>>>

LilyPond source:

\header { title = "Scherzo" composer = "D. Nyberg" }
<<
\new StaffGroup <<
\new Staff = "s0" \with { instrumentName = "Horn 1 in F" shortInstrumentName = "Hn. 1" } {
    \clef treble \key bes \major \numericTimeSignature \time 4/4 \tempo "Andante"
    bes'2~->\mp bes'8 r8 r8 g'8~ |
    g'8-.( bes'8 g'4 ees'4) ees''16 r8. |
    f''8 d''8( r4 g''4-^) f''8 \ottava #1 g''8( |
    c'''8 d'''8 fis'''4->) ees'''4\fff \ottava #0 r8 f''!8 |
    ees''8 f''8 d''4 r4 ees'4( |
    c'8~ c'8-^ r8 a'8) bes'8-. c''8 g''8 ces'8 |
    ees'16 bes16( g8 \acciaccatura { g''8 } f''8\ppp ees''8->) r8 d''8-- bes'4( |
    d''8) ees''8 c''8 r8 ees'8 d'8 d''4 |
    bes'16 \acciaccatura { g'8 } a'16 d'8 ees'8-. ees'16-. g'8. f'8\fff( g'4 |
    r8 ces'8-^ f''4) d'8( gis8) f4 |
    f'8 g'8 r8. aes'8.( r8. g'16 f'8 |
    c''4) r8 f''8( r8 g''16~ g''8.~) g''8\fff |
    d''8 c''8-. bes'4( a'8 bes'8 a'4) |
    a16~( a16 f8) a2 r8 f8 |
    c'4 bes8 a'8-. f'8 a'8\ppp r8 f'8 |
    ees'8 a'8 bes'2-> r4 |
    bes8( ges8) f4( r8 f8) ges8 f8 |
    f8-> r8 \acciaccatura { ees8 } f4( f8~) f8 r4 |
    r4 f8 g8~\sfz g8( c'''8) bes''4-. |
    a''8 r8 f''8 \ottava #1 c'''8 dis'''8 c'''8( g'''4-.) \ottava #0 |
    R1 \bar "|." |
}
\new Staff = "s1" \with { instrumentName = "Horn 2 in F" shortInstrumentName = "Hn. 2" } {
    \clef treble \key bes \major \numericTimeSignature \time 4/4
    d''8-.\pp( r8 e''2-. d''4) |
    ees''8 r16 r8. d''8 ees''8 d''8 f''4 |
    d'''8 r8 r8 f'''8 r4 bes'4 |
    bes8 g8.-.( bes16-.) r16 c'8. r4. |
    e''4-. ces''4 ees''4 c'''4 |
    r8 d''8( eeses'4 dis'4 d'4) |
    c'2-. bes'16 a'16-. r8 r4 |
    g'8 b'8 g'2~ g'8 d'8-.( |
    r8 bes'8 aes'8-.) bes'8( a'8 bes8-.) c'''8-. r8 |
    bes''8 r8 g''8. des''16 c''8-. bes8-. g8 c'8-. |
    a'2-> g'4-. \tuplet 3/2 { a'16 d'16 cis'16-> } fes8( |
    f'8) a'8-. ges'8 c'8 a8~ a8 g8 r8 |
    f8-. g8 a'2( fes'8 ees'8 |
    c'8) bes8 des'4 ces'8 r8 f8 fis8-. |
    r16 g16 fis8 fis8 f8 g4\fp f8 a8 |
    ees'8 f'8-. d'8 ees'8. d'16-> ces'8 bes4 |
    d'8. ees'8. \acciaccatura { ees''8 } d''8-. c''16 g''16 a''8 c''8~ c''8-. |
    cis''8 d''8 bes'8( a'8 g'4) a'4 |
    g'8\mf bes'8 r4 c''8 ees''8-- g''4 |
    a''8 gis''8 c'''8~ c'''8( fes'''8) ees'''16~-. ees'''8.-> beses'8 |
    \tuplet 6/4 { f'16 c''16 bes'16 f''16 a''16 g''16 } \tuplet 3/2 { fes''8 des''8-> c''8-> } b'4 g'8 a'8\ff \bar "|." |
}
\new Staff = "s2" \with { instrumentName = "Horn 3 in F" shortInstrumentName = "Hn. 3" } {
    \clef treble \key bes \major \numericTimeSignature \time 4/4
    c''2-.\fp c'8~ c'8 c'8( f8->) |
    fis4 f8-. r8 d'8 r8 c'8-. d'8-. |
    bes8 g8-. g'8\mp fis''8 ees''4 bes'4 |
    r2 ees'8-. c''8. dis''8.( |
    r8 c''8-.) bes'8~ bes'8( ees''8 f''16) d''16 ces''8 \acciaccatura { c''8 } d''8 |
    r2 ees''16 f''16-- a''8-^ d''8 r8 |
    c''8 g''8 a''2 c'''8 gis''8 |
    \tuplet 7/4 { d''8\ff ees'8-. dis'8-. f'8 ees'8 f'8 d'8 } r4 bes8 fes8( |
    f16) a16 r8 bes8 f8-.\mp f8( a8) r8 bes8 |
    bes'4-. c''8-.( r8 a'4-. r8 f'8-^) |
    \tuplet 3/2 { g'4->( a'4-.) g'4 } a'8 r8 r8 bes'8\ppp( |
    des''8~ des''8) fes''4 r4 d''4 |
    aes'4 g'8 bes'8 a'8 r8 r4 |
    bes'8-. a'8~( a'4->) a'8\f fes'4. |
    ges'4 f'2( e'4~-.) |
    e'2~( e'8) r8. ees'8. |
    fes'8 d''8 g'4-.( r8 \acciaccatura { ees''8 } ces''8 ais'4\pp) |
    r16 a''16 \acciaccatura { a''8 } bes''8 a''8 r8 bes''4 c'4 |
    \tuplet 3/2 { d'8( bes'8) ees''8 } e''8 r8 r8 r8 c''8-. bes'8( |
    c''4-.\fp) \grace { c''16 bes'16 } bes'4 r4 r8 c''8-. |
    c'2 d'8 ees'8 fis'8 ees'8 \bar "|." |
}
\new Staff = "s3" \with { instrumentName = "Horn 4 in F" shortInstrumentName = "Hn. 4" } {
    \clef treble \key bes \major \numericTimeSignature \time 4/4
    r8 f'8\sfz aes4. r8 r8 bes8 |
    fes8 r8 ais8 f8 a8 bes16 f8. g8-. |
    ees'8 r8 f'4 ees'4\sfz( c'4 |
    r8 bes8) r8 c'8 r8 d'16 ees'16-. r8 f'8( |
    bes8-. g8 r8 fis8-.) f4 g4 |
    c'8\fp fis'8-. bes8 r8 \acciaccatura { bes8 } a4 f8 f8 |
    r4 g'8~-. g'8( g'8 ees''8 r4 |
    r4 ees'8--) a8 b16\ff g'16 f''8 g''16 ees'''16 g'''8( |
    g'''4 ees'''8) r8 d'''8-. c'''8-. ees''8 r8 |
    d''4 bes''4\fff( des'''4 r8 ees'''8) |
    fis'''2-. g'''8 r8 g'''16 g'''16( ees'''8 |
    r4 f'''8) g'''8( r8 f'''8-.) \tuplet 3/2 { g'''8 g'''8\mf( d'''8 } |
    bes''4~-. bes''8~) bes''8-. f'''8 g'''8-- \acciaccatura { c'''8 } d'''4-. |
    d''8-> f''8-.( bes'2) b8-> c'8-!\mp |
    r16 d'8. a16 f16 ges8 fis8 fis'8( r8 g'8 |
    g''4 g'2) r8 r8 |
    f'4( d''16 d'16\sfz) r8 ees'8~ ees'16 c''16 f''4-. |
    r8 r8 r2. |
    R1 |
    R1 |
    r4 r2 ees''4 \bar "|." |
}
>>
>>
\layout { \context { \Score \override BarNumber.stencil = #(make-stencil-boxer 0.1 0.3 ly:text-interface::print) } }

<<<

* [The request]
Copy out every line of the items above that contains the string "instrumentName", counting only matches with the same capitalization.

* [The output]
\new Staff = "s0" \with { instrumentName = "Horn 1 in F" shortInstrumentName = "Hn. 1" } {
\new Staff = "s1" \with { instrumentName = "Horn 2 in F" shortInstrumentName = "Hn. 2" } {
\new Staff = "s2" \with { instrumentName = "Horn 3 in F" shortInstrumentName = "Hn. 3" } {
\new Staff = "s3" \with { instrumentName = "Horn 4 in F" shortInstrumentName = "Hn. 4" } {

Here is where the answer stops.